WORK REQUEST: Each of the records below must be reproduced exactly.

INPUT DATA:
═══

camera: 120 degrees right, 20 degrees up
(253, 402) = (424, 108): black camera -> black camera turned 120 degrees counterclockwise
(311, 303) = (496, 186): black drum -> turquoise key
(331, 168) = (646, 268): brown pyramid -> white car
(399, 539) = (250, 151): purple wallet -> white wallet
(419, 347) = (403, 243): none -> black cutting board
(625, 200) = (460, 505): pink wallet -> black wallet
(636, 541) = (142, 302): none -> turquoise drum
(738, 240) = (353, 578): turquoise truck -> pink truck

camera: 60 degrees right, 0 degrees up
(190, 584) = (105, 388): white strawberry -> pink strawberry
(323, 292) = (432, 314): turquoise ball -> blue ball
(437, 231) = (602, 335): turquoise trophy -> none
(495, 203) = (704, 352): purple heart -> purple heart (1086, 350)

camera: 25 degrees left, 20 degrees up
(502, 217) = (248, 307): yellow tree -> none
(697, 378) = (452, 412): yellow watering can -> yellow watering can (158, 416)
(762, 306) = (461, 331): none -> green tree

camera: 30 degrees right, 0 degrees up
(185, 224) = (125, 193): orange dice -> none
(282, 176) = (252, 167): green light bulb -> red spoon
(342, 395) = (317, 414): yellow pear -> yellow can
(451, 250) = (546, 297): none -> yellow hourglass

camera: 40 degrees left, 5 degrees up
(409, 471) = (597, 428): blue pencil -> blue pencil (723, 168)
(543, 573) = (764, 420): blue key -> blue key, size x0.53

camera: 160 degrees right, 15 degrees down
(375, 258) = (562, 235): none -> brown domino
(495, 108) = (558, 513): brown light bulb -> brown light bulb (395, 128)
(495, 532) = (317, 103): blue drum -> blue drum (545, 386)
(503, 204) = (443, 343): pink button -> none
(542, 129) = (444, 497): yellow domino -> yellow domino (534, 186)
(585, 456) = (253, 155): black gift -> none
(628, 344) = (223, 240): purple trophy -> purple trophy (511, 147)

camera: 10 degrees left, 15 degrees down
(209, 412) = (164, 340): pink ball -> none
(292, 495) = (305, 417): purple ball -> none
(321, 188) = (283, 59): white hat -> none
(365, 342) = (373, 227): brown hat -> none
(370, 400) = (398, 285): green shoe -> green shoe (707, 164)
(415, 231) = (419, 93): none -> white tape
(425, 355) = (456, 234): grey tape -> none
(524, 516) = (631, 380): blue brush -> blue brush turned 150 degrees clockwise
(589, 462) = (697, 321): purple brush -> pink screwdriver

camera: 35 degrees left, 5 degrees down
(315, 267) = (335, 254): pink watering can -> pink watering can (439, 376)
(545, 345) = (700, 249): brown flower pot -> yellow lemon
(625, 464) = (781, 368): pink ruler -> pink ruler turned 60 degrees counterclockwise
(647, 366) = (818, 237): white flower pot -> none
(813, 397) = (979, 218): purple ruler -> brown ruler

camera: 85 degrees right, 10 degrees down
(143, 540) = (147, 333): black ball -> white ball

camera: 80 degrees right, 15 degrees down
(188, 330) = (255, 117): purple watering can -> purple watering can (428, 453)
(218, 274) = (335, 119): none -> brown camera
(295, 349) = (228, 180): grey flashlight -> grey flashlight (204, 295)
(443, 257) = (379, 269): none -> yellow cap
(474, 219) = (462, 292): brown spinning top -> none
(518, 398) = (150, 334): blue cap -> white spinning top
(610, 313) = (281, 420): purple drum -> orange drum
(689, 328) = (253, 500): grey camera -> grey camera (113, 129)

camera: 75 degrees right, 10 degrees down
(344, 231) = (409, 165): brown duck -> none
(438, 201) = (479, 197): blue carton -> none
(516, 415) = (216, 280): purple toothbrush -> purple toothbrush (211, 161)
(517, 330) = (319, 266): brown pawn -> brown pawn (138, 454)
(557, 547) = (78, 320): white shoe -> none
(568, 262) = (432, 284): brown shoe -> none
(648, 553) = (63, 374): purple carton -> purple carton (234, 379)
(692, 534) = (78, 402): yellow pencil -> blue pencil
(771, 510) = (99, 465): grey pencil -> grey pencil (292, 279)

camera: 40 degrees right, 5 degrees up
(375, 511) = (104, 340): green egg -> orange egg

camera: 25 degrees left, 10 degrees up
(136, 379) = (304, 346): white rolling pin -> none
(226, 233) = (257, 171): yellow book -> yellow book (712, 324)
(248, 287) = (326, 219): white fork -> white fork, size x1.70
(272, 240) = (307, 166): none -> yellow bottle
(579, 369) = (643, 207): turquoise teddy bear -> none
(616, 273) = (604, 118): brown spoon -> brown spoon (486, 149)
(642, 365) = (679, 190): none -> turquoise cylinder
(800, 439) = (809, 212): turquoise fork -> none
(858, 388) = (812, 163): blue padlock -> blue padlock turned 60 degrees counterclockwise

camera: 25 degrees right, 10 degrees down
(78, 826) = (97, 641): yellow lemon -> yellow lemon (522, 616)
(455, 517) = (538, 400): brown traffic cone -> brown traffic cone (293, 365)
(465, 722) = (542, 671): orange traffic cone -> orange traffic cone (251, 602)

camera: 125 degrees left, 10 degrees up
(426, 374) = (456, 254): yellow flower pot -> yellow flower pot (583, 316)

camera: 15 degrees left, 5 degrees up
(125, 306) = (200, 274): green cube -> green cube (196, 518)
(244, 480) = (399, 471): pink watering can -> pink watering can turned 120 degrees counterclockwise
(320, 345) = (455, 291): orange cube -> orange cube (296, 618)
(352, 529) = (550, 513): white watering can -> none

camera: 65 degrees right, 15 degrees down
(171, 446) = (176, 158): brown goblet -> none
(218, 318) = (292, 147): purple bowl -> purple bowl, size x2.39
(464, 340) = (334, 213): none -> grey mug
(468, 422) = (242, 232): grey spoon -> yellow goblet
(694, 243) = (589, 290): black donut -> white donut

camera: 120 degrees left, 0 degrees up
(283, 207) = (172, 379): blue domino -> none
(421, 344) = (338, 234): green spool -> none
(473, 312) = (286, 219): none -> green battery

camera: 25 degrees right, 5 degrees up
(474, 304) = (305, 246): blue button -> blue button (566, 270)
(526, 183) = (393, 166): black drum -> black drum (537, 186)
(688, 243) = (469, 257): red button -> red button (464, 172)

═══

WRITTEN SOLUTION:
camera: 120 degrees right, 20 degrees up
(253, 402) = (424, 108): black camera -> black camera turned 120 degrees counterclockwise
(311, 303) = (496, 186): black drum -> turquoise key
(331, 168) = (646, 268): brown pyramid -> white car
(399, 539) = (250, 151): purple wallet -> white wallet
(419, 347) = (403, 243): none -> black cutting board
(625, 200) = (460, 505): pink wallet -> black wallet
(636, 541) = (142, 302): none -> turquoise drum
(738, 240) = (353, 578): turquoise truck -> pink truck

camera: 60 degrees right, 0 degrees up
(190, 584) = (105, 388): white strawberry -> pink strawberry
(323, 292) = (432, 314): turquoise ball -> blue ball
(437, 231) = (602, 335): turquoise trophy -> none
(495, 203) = (704, 352): purple heart -> purple heart (1086, 350)

camera: 25 degrees left, 20 degrees up
(502, 217) = (248, 307): yellow tree -> none
(697, 378) = (452, 412): yellow watering can -> yellow watering can (158, 416)
(762, 306) = (461, 331): none -> green tree

camera: 30 degrees right, 0 degrees up
(185, 224) = (125, 193): orange dice -> none
(282, 176) = (252, 167): green light bulb -> red spoon
(342, 395) = (317, 414): yellow pear -> yellow can
(451, 250) = (546, 297): none -> yellow hourglass

camera: 40 degrees left, 5 degrees up
(409, 471) = (597, 428): blue pencil -> blue pencil (723, 168)
(543, 573) = (764, 420): blue key -> blue key, size x0.53

camera: 160 degrees right, 15 degrees down
(375, 258) = (562, 235): none -> brown domino
(495, 108) = (558, 513): brown light bulb -> brown light bulb (395, 128)
(495, 532) = (317, 103): blue drum -> blue drum (545, 386)
(503, 204) = (443, 343): pink button -> none
(542, 129) = (444, 497): yellow domino -> yellow domino (534, 186)
(585, 456) = (253, 155): black gift -> none
(628, 344) = (223, 240): purple trophy -> purple trophy (511, 147)

camera: 10 degrees left, 15 degrees down
(209, 412) = (164, 340): pink ball -> none
(292, 495) = (305, 417): purple ball -> none
(321, 188) = (283, 59): white hat -> none
(365, 342) = (373, 227): brown hat -> none
(370, 400) = (398, 285): green shoe -> green shoe (707, 164)
(415, 231) = (419, 93): none -> white tape
(425, 355) = (456, 234): grey tape -> none
(524, 516) = (631, 380): blue brush -> blue brush turned 150 degrees clockwise
(589, 462) = (697, 321): purple brush -> pink screwdriver

camera: 35 degrees left, 5 degrees down
(315, 267) = (335, 254): pink watering can -> pink watering can (439, 376)
(545, 345) = (700, 249): brown flower pot -> yellow lemon
(625, 464) = (781, 368): pink ruler -> pink ruler turned 60 degrees counterclockwise
(647, 366) = (818, 237): white flower pot -> none
(813, 397) = (979, 218): purple ruler -> brown ruler

camera: 85 degrees right, 10 degrees down
(143, 540) = (147, 333): black ball -> white ball

camera: 80 degrees right, 15 degrees down
(188, 330) = (255, 117): purple watering can -> purple watering can (428, 453)
(218, 274) = (335, 119): none -> brown camera
(295, 349) = (228, 180): grey flashlight -> grey flashlight (204, 295)
(443, 257) = (379, 269): none -> yellow cap
(474, 219) = (462, 292): brown spinning top -> none
(518, 398) = (150, 334): blue cap -> white spinning top
(610, 313) = (281, 420): purple drum -> orange drum
(689, 328) = (253, 500): grey camera -> grey camera (113, 129)

camera: 75 degrees right, 10 degrees down
(344, 231) = (409, 165): brown duck -> none
(438, 201) = (479, 197): blue carton -> none
(516, 415) = (216, 280): purple toothbrush -> purple toothbrush (211, 161)
(517, 330) = (319, 266): brown pawn -> brown pawn (138, 454)
(557, 547) = (78, 320): white shoe -> none
(568, 262) = (432, 284): brown shoe -> none
(648, 553) = (63, 374): purple carton -> purple carton (234, 379)
(692, 534) = (78, 402): yellow pencil -> blue pencil
(771, 510) = (99, 465): grey pencil -> grey pencil (292, 279)

camera: 40 degrees right, 5 degrees up
(375, 511) = (104, 340): green egg -> orange egg

camera: 25 degrees left, 10 degrees up
(136, 379) = (304, 346): white rolling pin -> none
(226, 233) = (257, 171): yellow book -> yellow book (712, 324)
(248, 287) = (326, 219): white fork -> white fork, size x1.70
(272, 240) = (307, 166): none -> yellow bottle
(579, 369) = (643, 207): turquoise teddy bear -> none
(616, 273) = (604, 118): brown spoon -> brown spoon (486, 149)
(642, 365) = (679, 190): none -> turquoise cylinder
(800, 439) = (809, 212): turquoise fork -> none
(858, 388) = (812, 163): blue padlock -> blue padlock turned 60 degrees counterclockwise

camera: 25 degrees right, 10 degrees down
(78, 826) = (97, 641): yellow lemon -> yellow lemon (522, 616)
(455, 517) = (538, 400): brown traffic cone -> brown traffic cone (293, 365)
(465, 722) = (542, 671): orange traffic cone -> orange traffic cone (251, 602)

camera: 125 degrees left, 10 degrees up
(426, 374) = (456, 254): yellow flower pot -> yellow flower pot (583, 316)

camera: 15 degrees left, 5 degrees up
(125, 306) = (200, 274): green cube -> green cube (196, 518)
(244, 480) = (399, 471): pink watering can -> pink watering can turned 120 degrees counterclockwise
(320, 345) = (455, 291): orange cube -> orange cube (296, 618)
(352, 529) = (550, 513): white watering can -> none

camera: 65 degrees right, 15 degrees down
(171, 446) = (176, 158): brown goblet -> none
(218, 318) = (292, 147): purple bowl -> purple bowl, size x2.39
(464, 340) = (334, 213): none -> grey mug
(468, 422) = (242, 232): grey spoon -> yellow goblet
(694, 243) = (589, 290): black donut -> white donut

camera: 120 degrees left, 0 degrees up
(283, 207) = (172, 379): blue domino -> none
(421, 344) = (338, 234): green spool -> none
(473, 312) = (286, 219): none -> green battery

camera: 25 degrees right, 5 degrees up
(474, 304) = (305, 246): blue button -> blue button (566, 270)
(526, 183) = (393, 166): black drum -> black drum (537, 186)
(688, 243) = (469, 257): red button -> red button (464, 172)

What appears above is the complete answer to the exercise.